Exercise task - Pull out every line of the records that contains the string "mute", treating uppercase and lowercase letters as distinct.

★ ★ ★ ★ ★

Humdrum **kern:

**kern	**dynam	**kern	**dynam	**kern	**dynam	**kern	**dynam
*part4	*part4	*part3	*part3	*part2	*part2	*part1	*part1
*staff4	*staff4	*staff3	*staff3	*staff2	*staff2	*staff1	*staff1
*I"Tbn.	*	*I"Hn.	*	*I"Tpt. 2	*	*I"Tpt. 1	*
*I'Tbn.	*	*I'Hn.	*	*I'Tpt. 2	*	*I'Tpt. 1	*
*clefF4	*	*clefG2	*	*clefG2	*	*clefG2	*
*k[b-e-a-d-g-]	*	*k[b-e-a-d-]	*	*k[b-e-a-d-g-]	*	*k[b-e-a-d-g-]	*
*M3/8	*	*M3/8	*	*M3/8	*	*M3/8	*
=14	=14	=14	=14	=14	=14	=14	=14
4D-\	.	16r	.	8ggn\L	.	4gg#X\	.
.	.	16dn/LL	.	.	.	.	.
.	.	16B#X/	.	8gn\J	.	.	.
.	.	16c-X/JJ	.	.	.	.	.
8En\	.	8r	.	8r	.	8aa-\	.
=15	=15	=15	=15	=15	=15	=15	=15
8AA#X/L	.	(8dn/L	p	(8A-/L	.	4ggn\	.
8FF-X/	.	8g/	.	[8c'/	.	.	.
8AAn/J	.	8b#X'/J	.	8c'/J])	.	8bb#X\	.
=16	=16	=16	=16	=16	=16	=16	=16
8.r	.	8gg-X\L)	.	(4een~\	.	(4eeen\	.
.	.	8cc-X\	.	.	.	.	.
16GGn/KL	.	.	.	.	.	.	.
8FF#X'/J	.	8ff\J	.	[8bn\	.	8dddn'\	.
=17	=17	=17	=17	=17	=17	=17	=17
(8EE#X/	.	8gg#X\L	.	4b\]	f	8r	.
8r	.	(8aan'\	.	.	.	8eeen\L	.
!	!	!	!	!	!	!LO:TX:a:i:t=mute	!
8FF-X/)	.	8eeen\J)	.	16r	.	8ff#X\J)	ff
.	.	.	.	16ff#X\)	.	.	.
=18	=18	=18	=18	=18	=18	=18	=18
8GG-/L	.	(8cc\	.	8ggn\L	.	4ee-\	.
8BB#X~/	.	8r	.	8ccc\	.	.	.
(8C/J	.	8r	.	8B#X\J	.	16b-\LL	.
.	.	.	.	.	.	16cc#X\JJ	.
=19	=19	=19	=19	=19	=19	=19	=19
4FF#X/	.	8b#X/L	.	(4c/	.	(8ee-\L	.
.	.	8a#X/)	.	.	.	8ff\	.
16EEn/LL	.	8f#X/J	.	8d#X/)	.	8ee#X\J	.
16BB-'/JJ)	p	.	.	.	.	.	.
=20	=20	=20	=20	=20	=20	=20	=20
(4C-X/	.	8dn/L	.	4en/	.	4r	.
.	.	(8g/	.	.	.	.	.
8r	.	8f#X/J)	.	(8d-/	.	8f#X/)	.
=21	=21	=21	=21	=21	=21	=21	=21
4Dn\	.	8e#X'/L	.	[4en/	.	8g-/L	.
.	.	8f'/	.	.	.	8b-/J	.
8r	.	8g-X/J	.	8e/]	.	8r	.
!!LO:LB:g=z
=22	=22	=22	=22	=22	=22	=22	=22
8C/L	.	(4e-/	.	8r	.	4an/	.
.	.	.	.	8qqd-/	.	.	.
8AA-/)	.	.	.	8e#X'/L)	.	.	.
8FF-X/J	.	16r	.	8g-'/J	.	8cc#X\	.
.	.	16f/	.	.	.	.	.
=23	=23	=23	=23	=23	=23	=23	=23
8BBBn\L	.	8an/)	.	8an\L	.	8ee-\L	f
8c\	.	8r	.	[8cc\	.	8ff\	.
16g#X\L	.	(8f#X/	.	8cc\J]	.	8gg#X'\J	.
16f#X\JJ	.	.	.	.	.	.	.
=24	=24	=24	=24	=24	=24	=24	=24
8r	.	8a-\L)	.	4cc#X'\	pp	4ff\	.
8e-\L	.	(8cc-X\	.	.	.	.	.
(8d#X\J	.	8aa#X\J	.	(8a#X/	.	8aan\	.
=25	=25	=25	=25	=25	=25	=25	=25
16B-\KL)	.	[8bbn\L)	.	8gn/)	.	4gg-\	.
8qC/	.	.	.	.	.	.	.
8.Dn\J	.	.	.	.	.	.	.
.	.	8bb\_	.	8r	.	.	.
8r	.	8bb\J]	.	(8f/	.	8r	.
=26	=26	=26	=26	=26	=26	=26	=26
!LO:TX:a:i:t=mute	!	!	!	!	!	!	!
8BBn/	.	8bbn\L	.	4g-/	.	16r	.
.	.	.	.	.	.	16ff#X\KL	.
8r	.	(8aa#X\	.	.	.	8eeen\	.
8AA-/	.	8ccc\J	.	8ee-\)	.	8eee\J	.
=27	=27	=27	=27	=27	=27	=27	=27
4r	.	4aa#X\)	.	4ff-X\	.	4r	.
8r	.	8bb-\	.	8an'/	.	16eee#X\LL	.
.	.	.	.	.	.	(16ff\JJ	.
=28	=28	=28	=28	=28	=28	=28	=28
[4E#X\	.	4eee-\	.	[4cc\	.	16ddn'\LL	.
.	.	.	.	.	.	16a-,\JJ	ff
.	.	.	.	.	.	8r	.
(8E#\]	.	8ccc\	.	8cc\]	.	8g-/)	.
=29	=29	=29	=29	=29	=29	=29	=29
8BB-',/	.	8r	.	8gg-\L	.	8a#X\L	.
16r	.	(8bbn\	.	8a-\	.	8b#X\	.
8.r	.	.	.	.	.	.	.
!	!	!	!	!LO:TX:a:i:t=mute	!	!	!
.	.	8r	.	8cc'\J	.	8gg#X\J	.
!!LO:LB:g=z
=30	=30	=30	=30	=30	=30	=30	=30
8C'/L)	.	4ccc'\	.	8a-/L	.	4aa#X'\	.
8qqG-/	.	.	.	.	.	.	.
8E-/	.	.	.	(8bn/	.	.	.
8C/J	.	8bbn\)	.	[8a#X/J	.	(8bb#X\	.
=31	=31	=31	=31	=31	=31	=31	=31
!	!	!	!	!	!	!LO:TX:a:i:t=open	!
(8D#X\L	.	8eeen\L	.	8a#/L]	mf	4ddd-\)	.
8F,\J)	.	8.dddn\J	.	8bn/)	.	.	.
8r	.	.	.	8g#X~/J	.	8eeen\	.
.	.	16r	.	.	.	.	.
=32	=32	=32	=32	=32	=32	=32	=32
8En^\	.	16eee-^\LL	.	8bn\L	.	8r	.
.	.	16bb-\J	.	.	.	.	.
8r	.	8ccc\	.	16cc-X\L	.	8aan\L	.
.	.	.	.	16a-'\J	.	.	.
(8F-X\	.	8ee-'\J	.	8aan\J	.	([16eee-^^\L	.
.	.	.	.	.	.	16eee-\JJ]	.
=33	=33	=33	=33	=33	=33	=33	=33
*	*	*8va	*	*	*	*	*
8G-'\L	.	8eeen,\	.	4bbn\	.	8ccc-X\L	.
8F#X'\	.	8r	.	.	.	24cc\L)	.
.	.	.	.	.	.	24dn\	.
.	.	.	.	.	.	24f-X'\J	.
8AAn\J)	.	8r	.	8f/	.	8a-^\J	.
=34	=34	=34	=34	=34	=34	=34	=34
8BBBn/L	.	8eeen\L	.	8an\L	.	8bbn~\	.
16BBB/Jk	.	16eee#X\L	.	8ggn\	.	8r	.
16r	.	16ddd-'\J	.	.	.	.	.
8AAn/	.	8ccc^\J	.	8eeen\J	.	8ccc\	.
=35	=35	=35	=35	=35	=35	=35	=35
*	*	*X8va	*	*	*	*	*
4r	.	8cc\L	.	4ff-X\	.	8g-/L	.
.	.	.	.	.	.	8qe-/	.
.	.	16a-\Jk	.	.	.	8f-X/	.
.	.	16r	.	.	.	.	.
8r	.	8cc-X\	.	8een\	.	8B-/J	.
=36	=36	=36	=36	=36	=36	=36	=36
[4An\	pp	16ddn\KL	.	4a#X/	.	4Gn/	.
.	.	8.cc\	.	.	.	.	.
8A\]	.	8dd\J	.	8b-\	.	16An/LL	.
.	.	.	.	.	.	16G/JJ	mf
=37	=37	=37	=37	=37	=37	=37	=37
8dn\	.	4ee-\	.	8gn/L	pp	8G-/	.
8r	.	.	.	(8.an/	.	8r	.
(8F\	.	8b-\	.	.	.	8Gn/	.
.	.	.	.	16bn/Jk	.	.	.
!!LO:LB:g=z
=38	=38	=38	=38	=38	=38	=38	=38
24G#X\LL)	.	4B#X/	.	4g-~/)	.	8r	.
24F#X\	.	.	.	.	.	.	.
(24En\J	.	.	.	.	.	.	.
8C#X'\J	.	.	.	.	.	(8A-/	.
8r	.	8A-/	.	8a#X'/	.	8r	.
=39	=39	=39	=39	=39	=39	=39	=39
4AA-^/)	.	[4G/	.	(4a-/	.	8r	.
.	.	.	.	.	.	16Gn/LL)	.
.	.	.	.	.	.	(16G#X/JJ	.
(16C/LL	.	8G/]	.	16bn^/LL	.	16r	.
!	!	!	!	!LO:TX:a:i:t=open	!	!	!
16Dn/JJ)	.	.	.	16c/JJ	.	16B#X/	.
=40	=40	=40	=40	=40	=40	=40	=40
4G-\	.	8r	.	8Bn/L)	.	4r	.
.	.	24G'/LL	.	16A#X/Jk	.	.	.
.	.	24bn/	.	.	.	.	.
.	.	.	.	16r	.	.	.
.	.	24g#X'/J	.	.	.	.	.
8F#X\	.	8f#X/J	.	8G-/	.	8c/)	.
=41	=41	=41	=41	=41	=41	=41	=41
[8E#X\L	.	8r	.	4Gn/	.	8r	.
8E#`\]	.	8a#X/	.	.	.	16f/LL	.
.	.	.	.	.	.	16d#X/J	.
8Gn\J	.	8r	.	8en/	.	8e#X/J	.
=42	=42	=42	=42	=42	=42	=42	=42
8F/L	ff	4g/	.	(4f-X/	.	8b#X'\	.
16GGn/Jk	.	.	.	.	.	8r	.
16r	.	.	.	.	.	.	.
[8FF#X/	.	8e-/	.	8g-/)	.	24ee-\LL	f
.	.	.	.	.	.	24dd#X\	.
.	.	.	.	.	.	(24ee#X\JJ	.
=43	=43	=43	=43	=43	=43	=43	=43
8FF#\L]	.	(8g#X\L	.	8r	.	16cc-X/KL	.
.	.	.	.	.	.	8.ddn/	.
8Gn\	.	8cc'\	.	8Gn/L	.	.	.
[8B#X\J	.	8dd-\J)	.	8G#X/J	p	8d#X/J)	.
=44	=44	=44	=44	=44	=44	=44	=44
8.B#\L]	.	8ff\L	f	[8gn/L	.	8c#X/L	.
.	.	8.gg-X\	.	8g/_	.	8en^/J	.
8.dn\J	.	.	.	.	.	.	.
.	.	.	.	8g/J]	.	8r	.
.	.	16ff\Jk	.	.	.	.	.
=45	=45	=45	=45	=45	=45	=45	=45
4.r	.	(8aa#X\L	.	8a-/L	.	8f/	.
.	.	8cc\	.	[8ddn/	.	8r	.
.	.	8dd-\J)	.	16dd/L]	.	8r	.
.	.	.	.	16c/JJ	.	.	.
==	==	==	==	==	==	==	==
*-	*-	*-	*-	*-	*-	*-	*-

★ ★ ★ ★ ★

Full answer -
!	!	!	!	!	!	!LO:TX:a:i:t=mute	!
!LO:TX:a:i:t=mute	!	!	!	!	!	!	!
!	!	!	!	!LO:TX:a:i:t=mute	!	!	!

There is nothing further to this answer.